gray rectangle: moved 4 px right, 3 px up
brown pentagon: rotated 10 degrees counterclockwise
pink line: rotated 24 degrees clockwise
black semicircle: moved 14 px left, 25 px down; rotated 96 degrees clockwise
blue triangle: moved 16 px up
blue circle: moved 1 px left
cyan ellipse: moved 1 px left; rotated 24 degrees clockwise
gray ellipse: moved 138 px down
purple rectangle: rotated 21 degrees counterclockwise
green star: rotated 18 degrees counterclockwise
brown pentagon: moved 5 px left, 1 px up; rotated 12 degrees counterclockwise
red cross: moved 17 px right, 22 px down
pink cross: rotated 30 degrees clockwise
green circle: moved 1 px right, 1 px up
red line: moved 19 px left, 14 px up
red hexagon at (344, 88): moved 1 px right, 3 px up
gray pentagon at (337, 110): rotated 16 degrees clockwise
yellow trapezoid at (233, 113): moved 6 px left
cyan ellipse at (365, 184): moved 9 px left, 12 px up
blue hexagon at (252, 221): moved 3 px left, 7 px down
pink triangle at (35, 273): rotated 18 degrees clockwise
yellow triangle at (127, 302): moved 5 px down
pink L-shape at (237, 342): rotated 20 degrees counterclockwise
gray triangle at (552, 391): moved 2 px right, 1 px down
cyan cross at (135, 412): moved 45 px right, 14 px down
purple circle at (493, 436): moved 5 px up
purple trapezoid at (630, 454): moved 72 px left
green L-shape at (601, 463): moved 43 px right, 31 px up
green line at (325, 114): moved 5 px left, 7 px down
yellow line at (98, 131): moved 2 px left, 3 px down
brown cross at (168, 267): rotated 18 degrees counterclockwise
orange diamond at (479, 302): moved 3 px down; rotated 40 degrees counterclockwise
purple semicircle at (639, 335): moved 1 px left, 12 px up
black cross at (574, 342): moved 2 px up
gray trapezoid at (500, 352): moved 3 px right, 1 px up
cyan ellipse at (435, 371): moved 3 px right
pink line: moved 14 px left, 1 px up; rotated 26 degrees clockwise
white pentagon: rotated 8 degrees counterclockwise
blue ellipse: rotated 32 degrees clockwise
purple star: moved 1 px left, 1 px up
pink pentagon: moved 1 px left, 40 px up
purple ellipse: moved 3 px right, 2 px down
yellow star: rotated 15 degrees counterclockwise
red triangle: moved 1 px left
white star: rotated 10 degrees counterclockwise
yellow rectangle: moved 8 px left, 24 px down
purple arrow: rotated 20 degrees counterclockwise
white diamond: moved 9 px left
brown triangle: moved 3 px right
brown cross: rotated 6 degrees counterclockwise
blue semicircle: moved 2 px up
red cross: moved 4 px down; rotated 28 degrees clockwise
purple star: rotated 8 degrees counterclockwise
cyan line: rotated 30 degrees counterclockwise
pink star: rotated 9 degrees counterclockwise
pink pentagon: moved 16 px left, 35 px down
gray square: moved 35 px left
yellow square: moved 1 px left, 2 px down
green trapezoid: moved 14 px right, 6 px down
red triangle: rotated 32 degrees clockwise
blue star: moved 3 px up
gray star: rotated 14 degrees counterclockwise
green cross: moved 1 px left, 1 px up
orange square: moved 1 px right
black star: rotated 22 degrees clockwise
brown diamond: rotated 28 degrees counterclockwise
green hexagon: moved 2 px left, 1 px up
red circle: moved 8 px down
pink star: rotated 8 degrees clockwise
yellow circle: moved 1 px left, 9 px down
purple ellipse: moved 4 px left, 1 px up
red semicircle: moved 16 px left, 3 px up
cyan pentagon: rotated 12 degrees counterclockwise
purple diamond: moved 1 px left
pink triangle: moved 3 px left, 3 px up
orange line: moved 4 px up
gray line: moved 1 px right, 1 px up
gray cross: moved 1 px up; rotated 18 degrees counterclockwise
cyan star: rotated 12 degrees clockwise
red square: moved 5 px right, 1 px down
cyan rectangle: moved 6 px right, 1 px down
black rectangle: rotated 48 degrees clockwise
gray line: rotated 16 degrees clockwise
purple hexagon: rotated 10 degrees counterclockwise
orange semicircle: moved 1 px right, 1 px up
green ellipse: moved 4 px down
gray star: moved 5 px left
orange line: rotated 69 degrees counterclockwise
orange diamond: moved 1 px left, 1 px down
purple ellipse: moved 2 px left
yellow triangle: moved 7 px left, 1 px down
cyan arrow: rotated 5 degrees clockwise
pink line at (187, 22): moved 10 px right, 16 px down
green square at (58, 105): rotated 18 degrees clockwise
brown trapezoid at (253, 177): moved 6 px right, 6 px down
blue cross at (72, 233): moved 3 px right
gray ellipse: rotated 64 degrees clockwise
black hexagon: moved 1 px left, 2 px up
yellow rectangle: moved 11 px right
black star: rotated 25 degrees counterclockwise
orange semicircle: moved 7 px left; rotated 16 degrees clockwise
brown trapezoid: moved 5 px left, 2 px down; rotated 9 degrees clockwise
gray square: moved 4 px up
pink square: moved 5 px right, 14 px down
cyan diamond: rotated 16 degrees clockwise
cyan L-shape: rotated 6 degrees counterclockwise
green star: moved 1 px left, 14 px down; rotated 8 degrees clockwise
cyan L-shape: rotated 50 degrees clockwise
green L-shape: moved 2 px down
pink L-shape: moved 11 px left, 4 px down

**PROBLEM DESCRIPTION**
Transcribe the lines from the first line of the records through the line that contains "gray pentagon at", both included, and add nothing else.

**TASK SOLUTION**
gray rectangle: moved 4 px right, 3 px up
brown pentagon: rotated 10 degrees counterclockwise
pink line: rotated 24 degrees clockwise
black semicircle: moved 14 px left, 25 px down; rotated 96 degrees clockwise
blue triangle: moved 16 px up
blue circle: moved 1 px left
cyan ellipse: moved 1 px left; rotated 24 degrees clockwise
gray ellipse: moved 138 px down
purple rectangle: rotated 21 degrees counterclockwise
green star: rotated 18 degrees counterclockwise
brown pentagon: moved 5 px left, 1 px up; rotated 12 degrees counterclockwise
red cross: moved 17 px right, 22 px down
pink cross: rotated 30 degrees clockwise
green circle: moved 1 px right, 1 px up
red line: moved 19 px left, 14 px up
red hexagon at (344, 88): moved 1 px right, 3 px up
gray pentagon at (337, 110): rotated 16 degrees clockwise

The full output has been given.